What this task involves ::
Using the entries below, show all lines with the string "destornillador".

Scene edit records ::
--------------------------------------------------

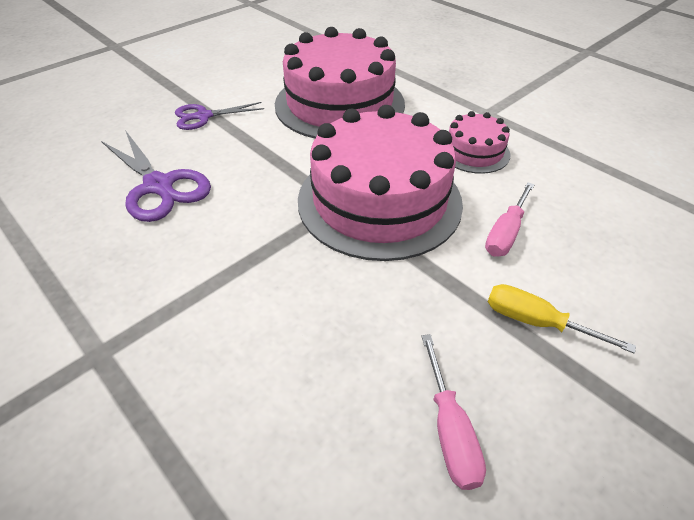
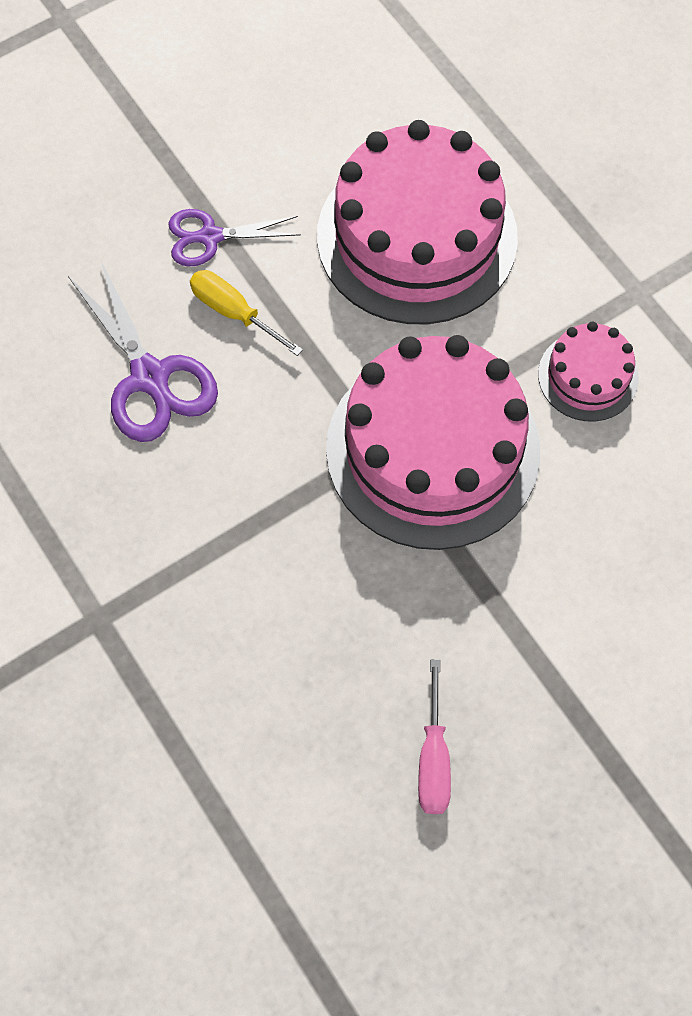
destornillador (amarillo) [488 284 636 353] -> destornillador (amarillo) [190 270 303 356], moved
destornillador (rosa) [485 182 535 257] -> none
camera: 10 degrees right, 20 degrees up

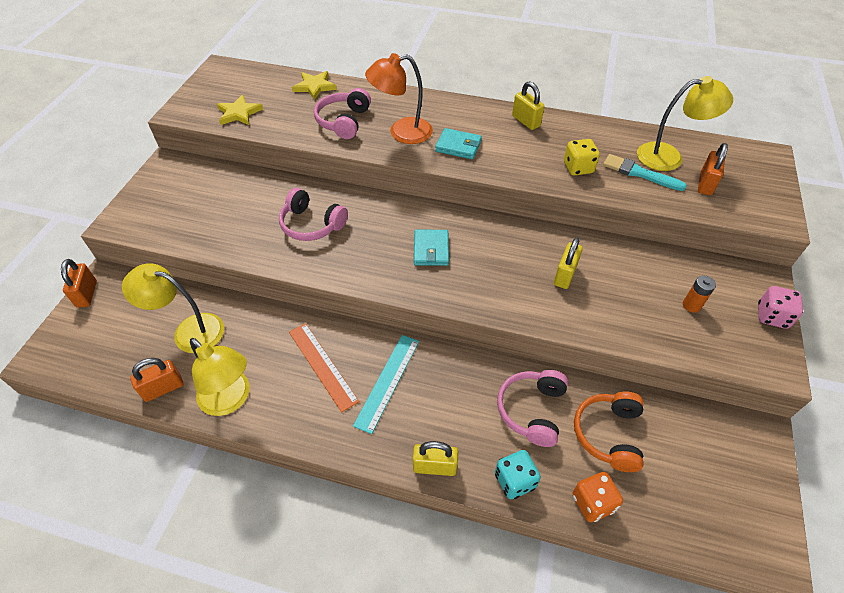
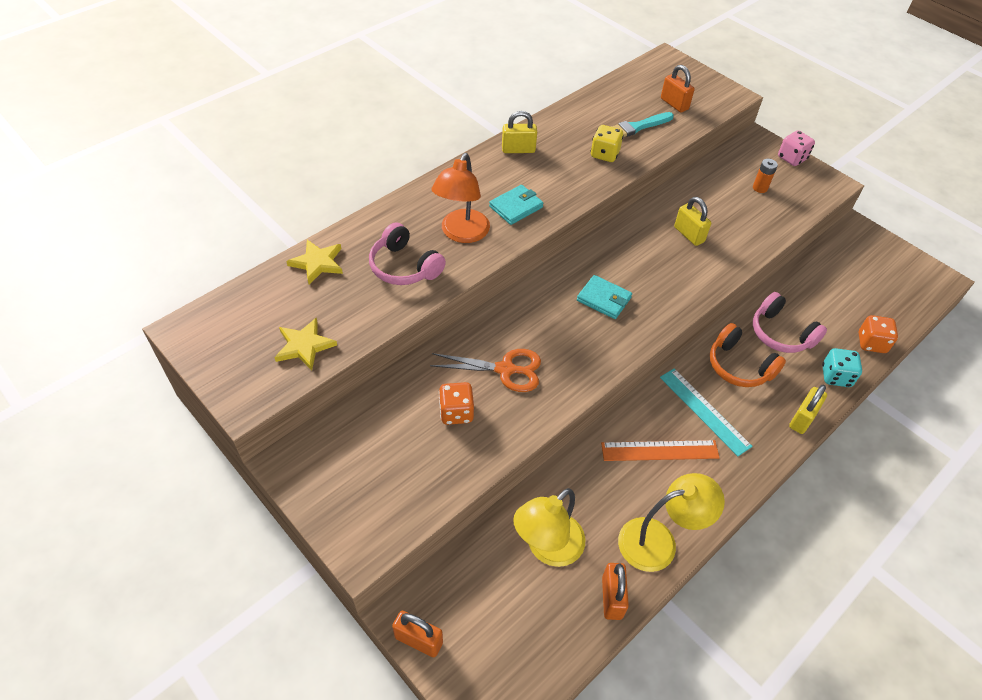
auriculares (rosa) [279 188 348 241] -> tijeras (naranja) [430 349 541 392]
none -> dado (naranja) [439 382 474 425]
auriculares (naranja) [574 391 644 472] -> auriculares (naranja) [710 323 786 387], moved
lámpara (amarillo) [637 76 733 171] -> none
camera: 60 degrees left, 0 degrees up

--------------------------------------------------

Output below ::
destornillador (amarillo) [488 284 636 353] -> destornillador (amarillo) [190 270 303 356], moved
destornillador (rosa) [485 182 535 257] -> none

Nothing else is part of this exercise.